Print every line below. Match each one exactly.

%%

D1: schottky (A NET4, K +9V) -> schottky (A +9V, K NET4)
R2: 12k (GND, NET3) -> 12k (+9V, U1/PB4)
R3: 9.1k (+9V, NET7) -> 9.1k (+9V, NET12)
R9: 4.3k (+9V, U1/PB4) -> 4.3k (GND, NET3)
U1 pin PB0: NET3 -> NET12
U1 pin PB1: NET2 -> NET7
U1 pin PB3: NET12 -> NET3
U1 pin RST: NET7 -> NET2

%%

● **Expected answer**:
D1: schottky (A NET4, K +9V) -> schottky (A +9V, K NET4)
R2: 12k (GND, NET3) -> 12k (+9V, U1/PB4)
R3: 9.1k (+9V, NET7) -> 9.1k (+9V, NET12)
R9: 4.3k (+9V, U1/PB4) -> 4.3k (GND, NET3)
U1 pin PB0: NET3 -> NET12
U1 pin PB1: NET2 -> NET7
U1 pin PB3: NET12 -> NET3
U1 pin RST: NET7 -> NET2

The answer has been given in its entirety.